Object tracking records
┏━━
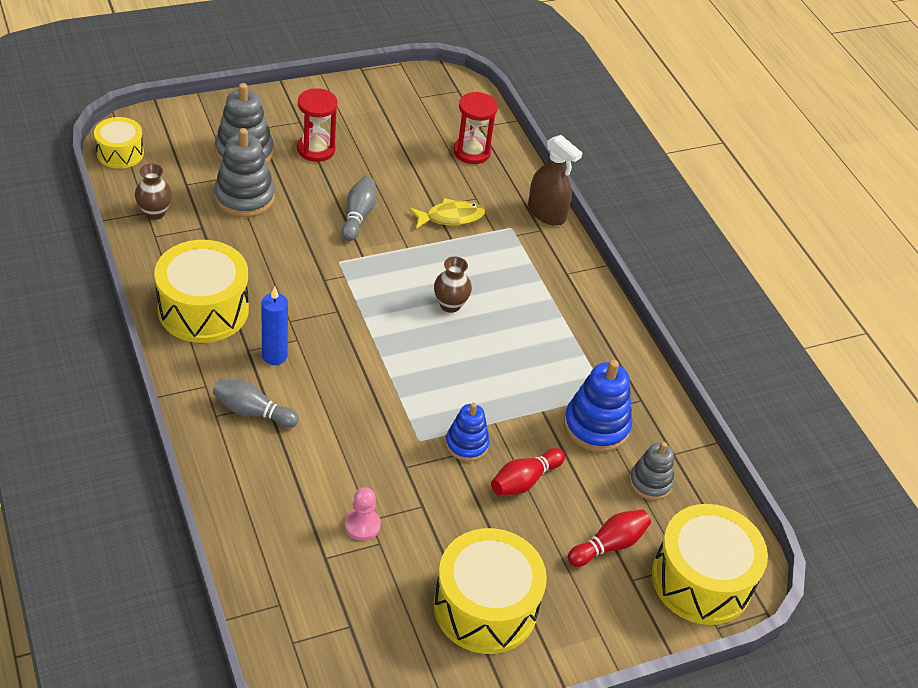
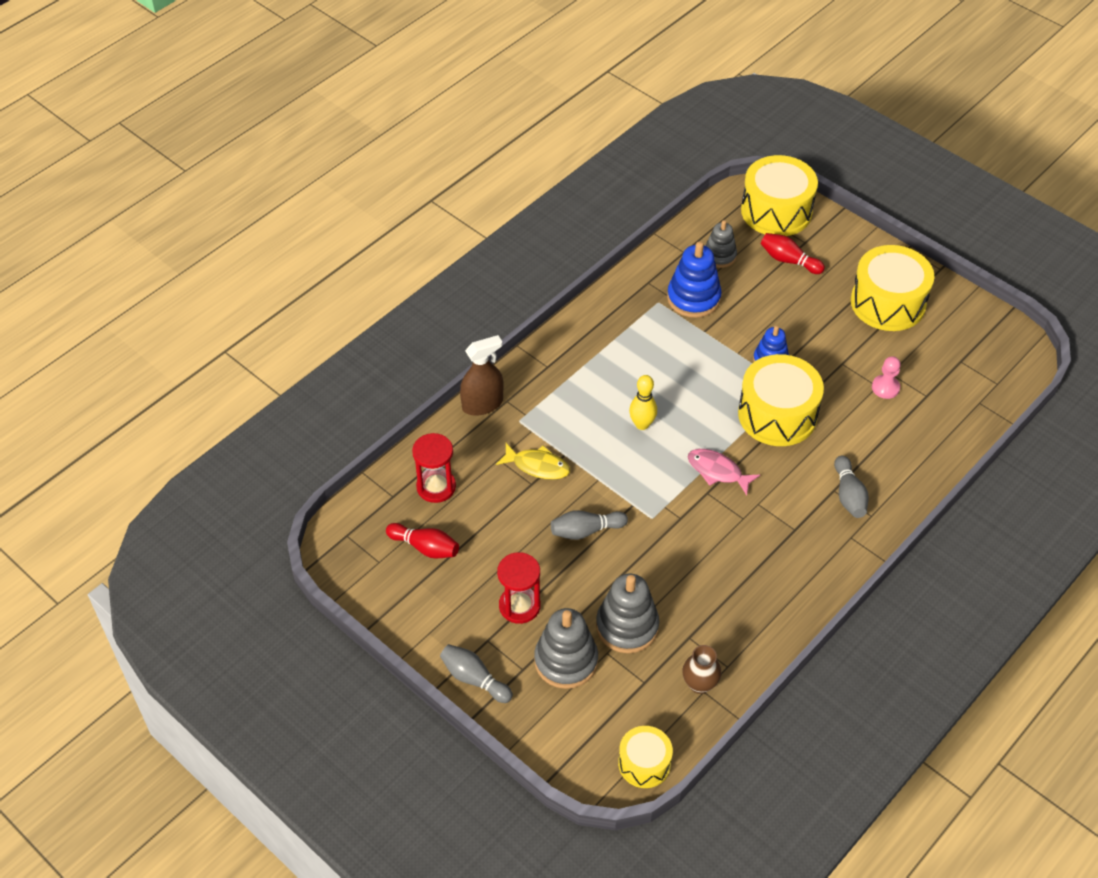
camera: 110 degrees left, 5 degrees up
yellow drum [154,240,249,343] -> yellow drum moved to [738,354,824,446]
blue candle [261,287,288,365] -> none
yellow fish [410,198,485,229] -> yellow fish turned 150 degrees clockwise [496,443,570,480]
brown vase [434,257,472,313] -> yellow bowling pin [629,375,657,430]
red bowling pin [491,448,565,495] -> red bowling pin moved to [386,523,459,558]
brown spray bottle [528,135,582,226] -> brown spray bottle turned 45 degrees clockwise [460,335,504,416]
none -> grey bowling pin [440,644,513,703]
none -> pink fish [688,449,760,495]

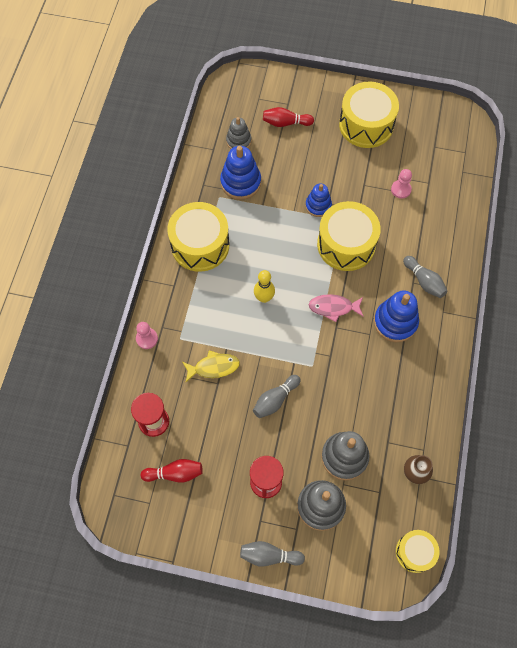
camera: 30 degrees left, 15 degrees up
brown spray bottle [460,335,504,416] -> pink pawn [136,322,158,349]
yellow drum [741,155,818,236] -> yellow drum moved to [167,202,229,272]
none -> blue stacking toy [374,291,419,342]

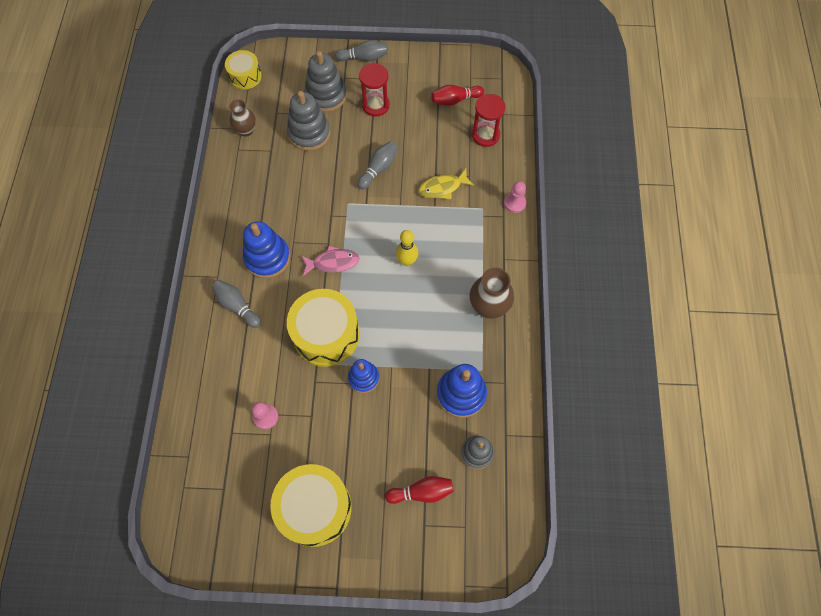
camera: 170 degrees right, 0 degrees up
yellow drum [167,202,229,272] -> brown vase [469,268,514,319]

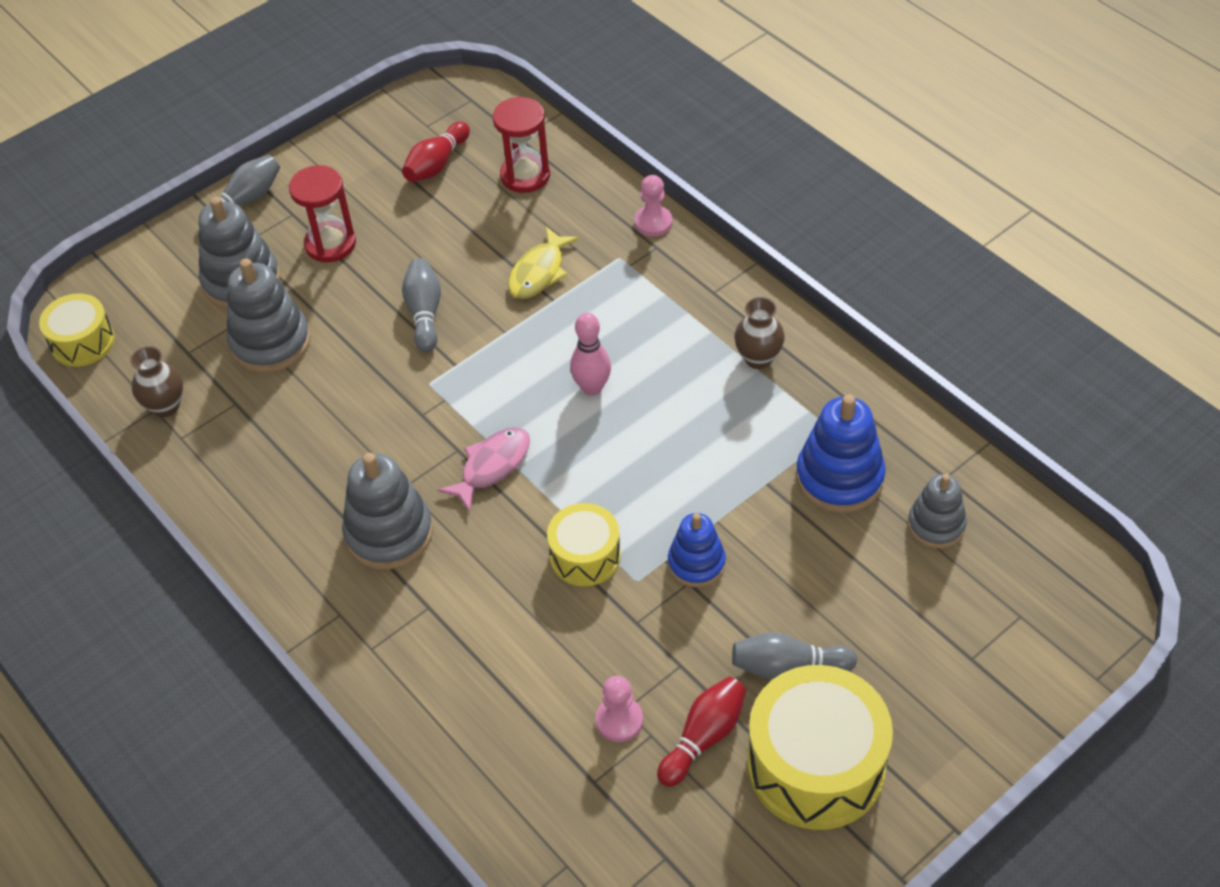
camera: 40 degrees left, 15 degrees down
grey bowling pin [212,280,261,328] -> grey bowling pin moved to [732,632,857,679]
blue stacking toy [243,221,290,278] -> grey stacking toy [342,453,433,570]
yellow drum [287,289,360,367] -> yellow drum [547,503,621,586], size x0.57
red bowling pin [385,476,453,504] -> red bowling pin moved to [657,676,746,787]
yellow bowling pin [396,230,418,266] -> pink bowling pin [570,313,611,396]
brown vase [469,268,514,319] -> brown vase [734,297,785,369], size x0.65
┗━━
Whenever a line of the data includes the word "turned", show that line in full.

yellow fish [410,198,485,229] -> yellow fish turned 150 degrees clockwise [496,443,570,480]
brown spray bottle [528,135,582,226] -> brown spray bottle turned 45 degrees clockwise [460,335,504,416]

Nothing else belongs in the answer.